(Task goal)
Only those lines from the one with "U22: XOR CD4070" through the last line of the material belong in the answer, each repeated exactly.

(Data for analysis)

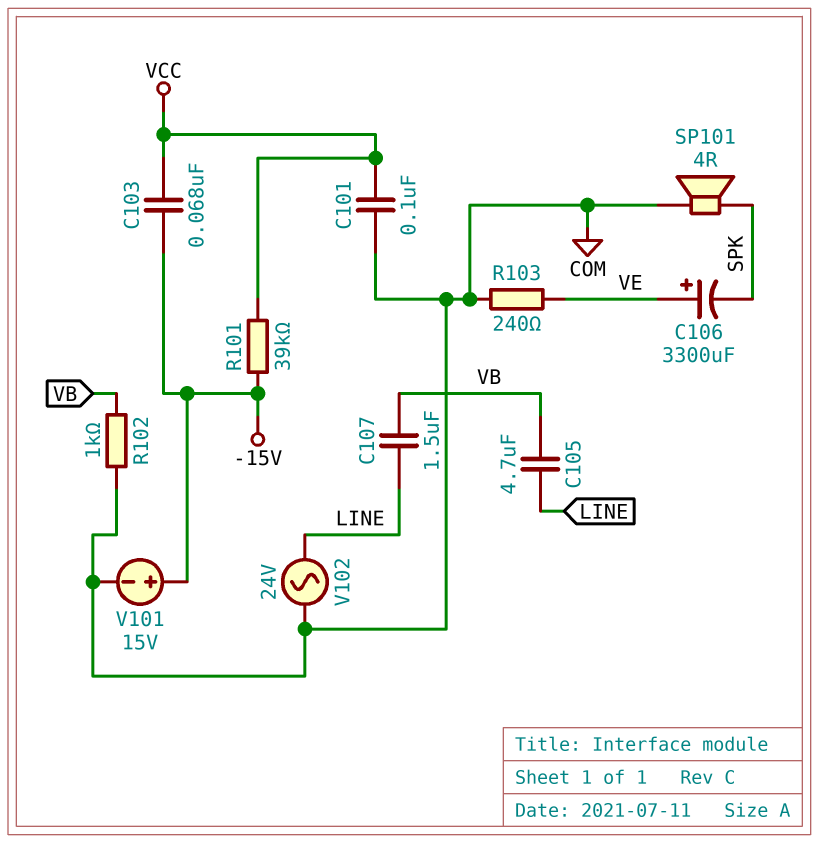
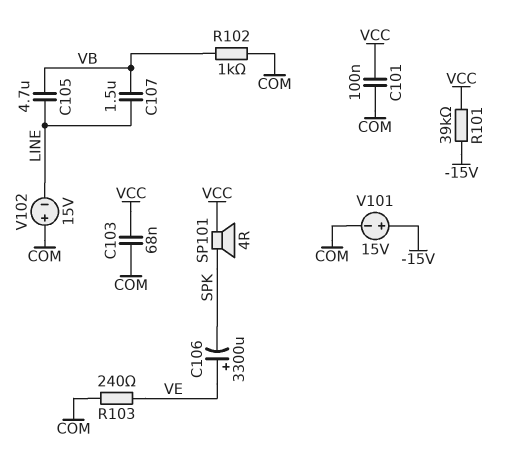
C103: 68nF (-15V, VCC) -> 68nF (COM, VCC)
SP101: speaker 4R (COM, SPK) -> speaker 4R (SPK, VCC)
V102: AC 24V (COM, LINE) -> 15V (plus COM, minus LINE)

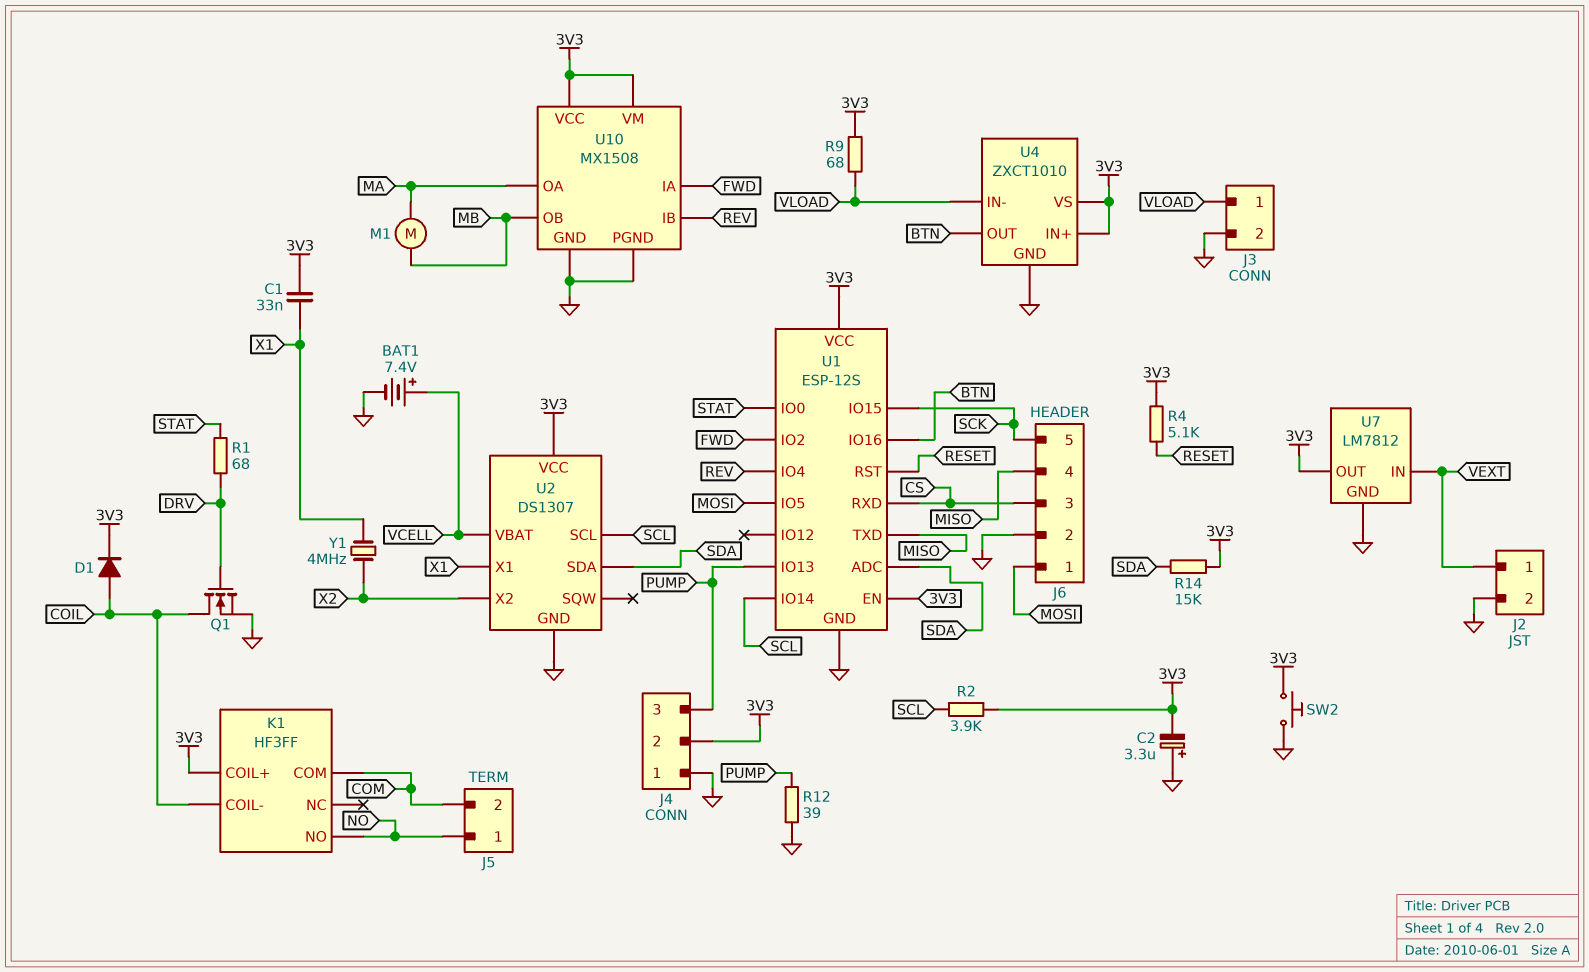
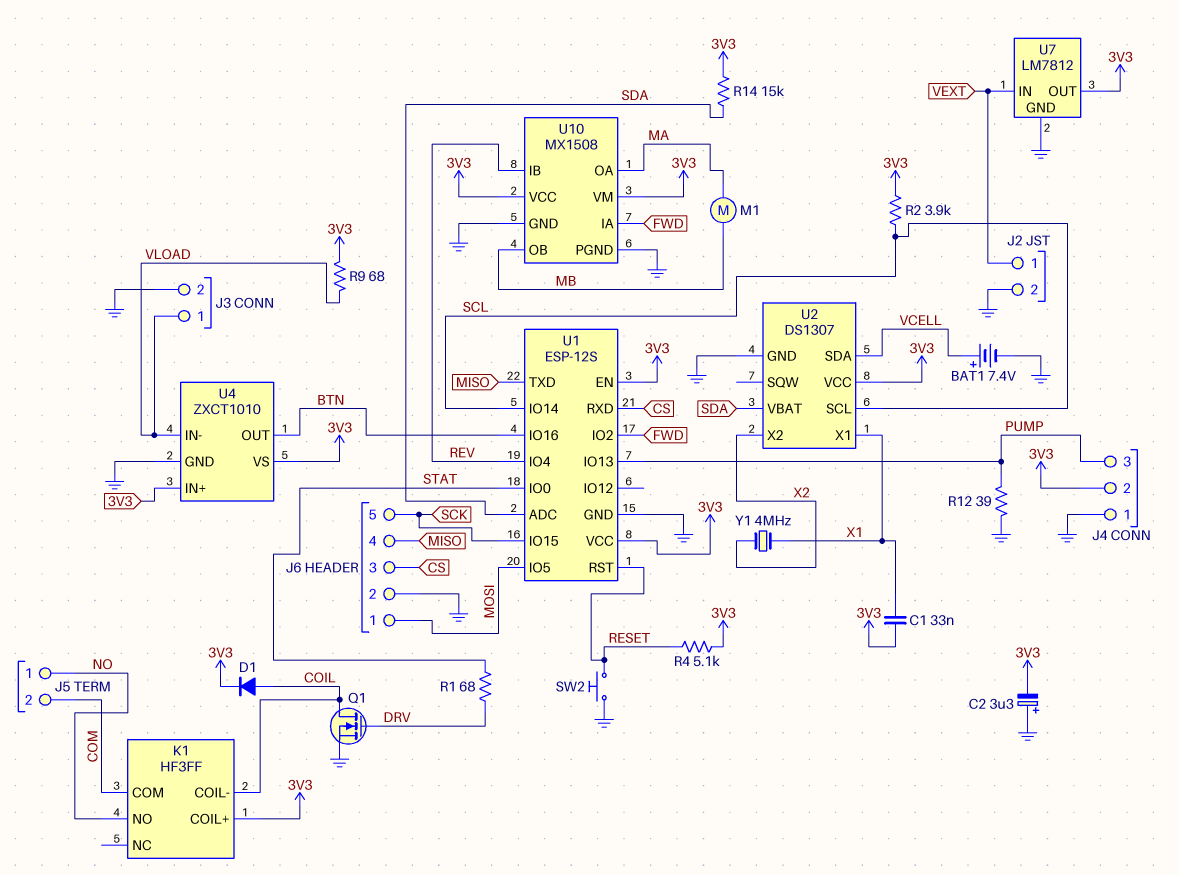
SW2: button (3V3, GND) -> button (GND, RESET)
U2 pin SDA: SDA -> VCELL
U2 pin VBAT: VCELL -> SDA

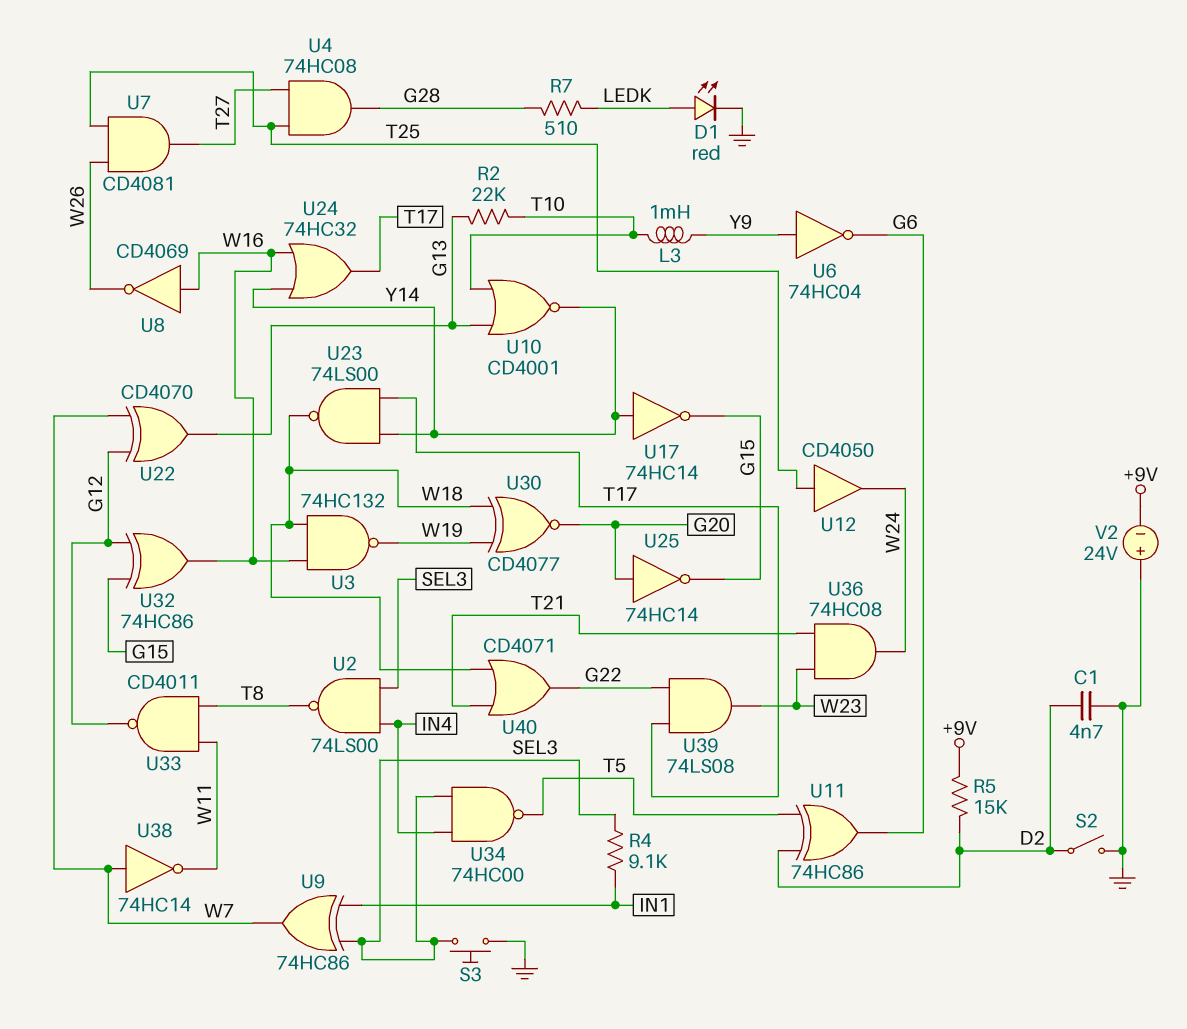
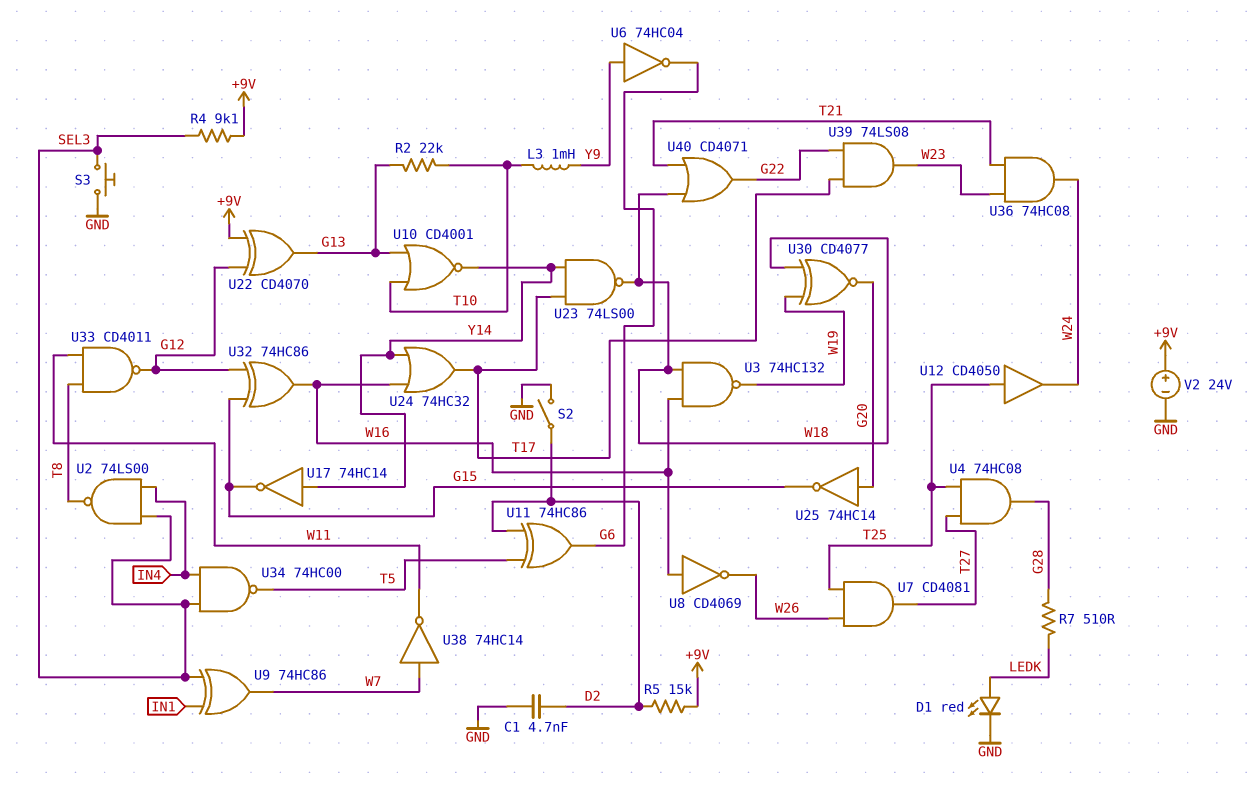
R4: 9.1k (IN1, SEL3) -> 9.1k (+9V, SEL3)
U22: XOR CD4070 (in G12, in W7, out G13) -> XOR CD4070 (in +9V, in G12, out G13)
V2: 24V (plus GND, minus +9V) -> 24V (plus +9V, minus GND)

(Reply to the task)
U22: XOR CD4070 (in G12, in W7, out G13) -> XOR CD4070 (in +9V, in G12, out G13)
V2: 24V (plus GND, minus +9V) -> 24V (plus +9V, minus GND)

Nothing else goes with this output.